▸ **Exercise materials**:
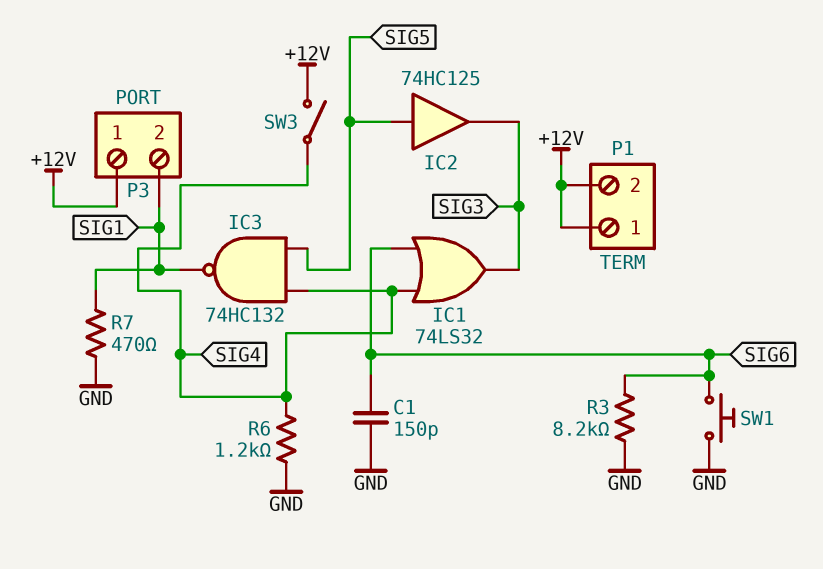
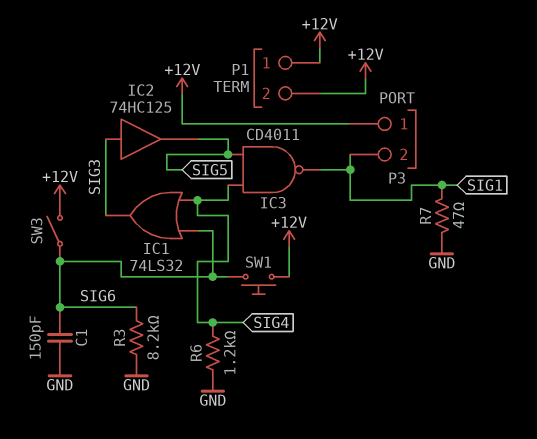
IC2: buffer 74HC125 (in SIG5, out SIG3) -> buffer 74HC125 (in SIG3, out SIG5)
IC3: NAND 74HC132 (in SIG4, in SIG5, out SIG1) -> NAND CD4011 (in SIG4, in SIG5, out SIG1)
R7: 470 (GND, SIG1) -> 47 (GND, SIG1)
SW1: button (GND, SIG6) -> button (+12V, SIG6)
SW3: switch (+12V, SIG4) -> switch (+12V, SIG6)

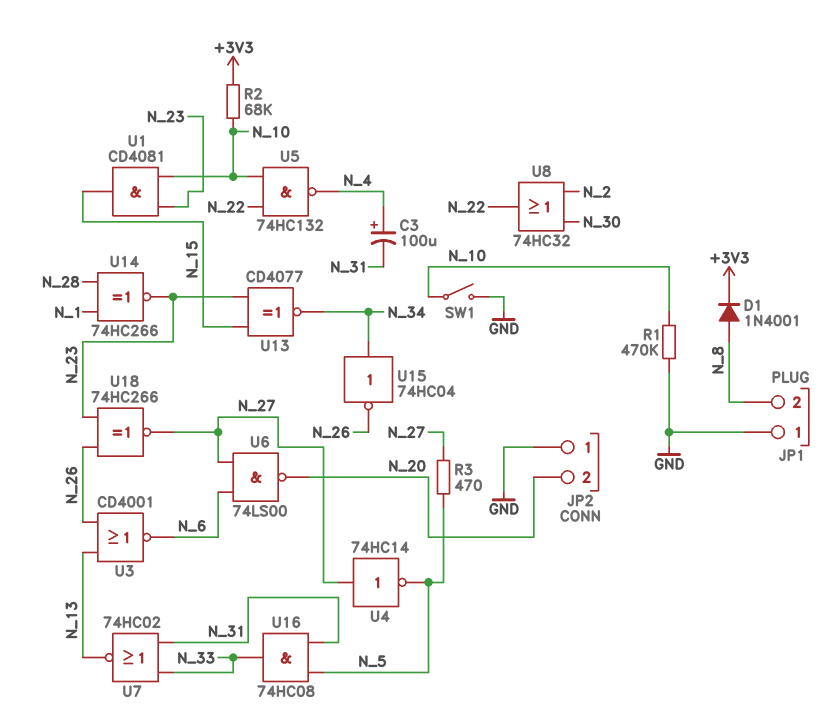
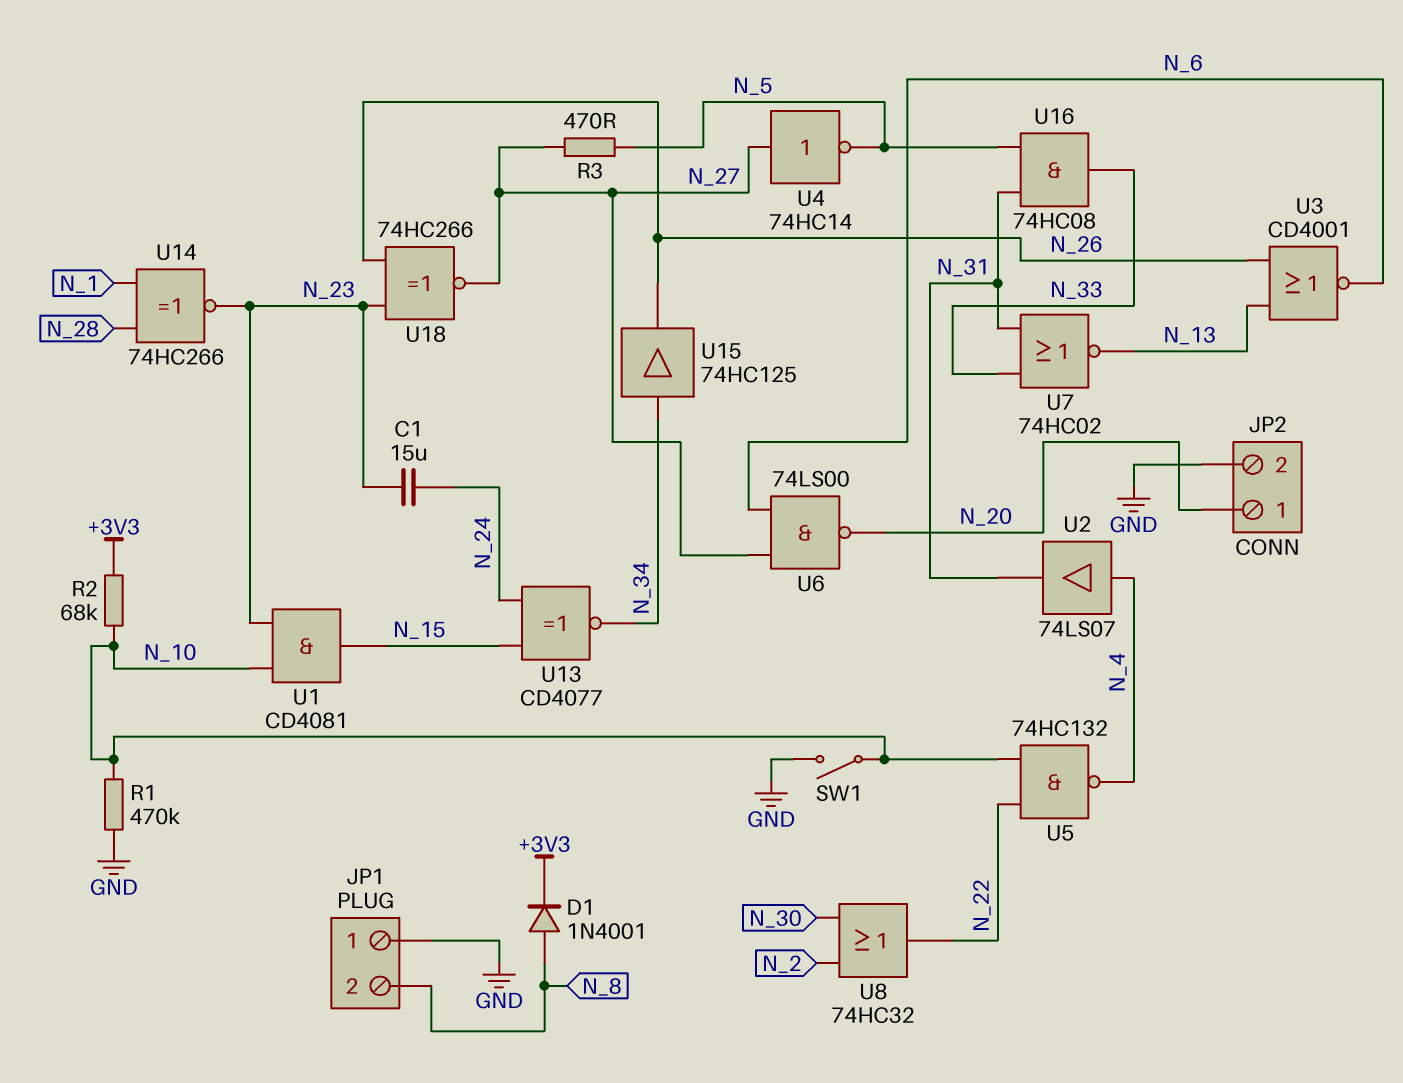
C1: none -> 15uF (N_23, N_24)
C3: 100uF (plus N_4, minus N_31) -> none
JP2 pin 1: GND -> N_20
JP2 pin 2: N_20 -> GND
U2: none -> buffer 74LS07 (in N_4, out N_31)
U13: XNOR CD4077 (in N_15, in N_23, out N_34) -> XNOR CD4077 (in N_15, in N_24, out N_34)
U15: NOT 74HC04 (in N_34, out N_26) -> buffer 74HC125 (in N_34, out N_26)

▸ **Assignment**: Your reply must be a single number: the count of lines in the listing that hold "none".

▸ **Expected answer**: 3